> [Exercise requirements]: Copy the data exactly from the line that contains "black brick B4:B5" through the line that contains "black brick B6:C6", keeping both end lines and leaving out everything else.

> [Given records]:
== Segment start ==
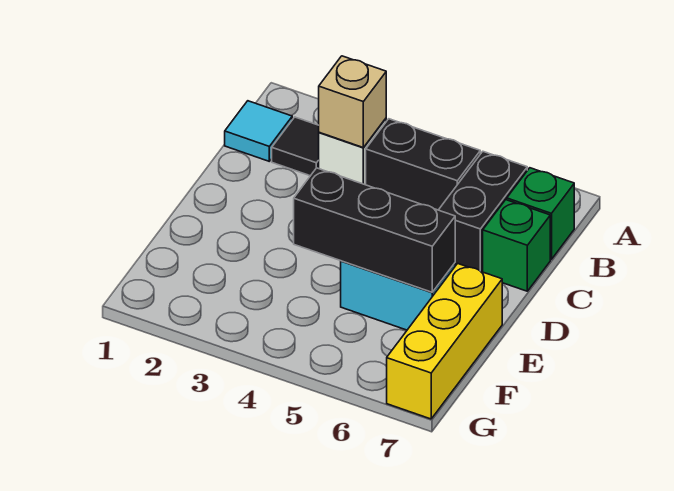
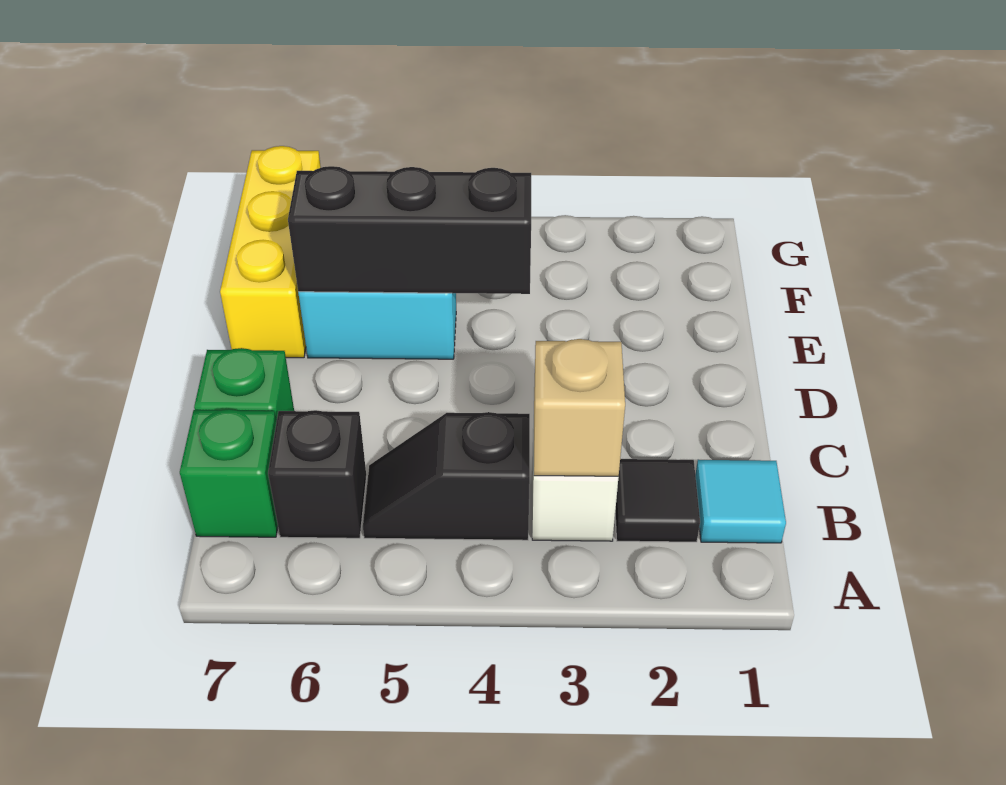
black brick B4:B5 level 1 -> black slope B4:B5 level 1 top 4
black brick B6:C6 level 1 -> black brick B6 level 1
== Segment end ==
== Segment start ==
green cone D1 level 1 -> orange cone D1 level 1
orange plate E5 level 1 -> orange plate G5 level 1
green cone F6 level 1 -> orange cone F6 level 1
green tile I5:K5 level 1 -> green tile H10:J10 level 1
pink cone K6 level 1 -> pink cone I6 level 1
== Segment end ==
> [Result of the exercise]:
black brick B4:B5 level 1 -> black slope B4:B5 level 1 top 4
black brick B6:C6 level 1 -> black brick B6 level 1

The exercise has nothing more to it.